- [AIM OF THE EXERCISE]:
Starting at the line that contains "(312, 233) = (293, 251): none -> orange ball" and stopping after the last line, set down the listing exactly as it is. Add nothing.

★ ★ ★ ★ ★ ★ ★

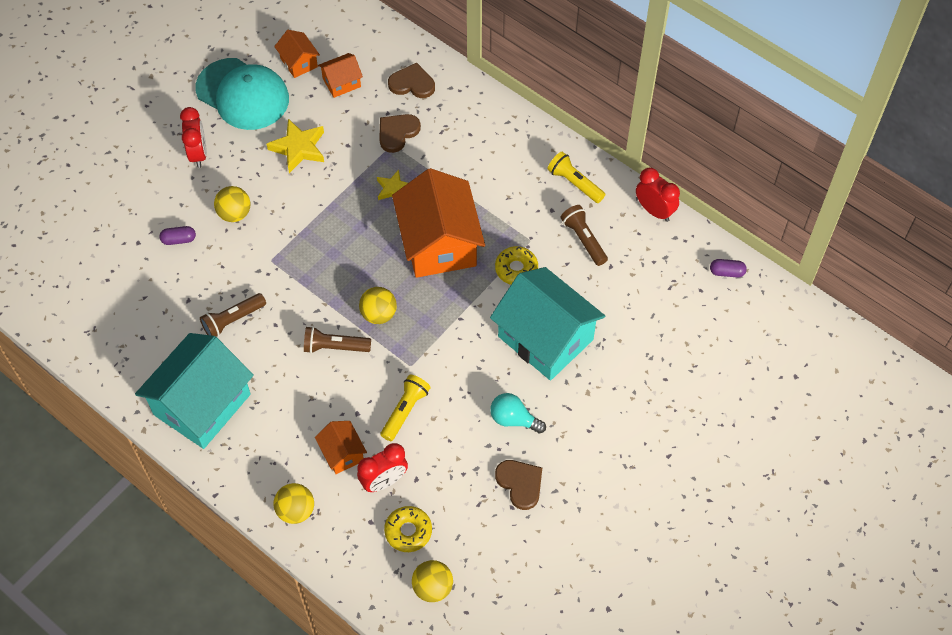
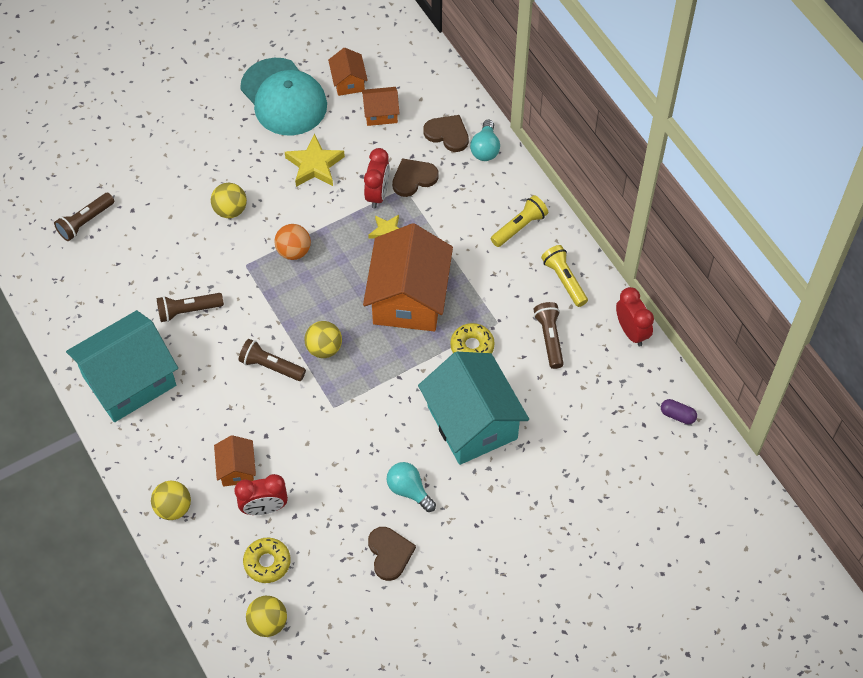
camera: 20 degrees right, 0 degrees up
(95, 268) = (85, 222): none -> brown flashlight
(179, 239) = (170, 219): purple capsule -> none
(198, 154) = (220, 142): red clock -> red clock (377, 194)
(312, 233) = (293, 251): none -> orange ball
(405, 411) = (311, 448): yellow flashlight -> yellow flashlight (519, 227)
(452, 87) = (485, 149): none -> turquoise light bulb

★ ★ ★ ★ ★ ★ ★

- [RESULT OF THE EXERCISE]:
(312, 233) = (293, 251): none -> orange ball
(405, 411) = (311, 448): yellow flashlight -> yellow flashlight (519, 227)
(452, 87) = (485, 149): none -> turquoise light bulb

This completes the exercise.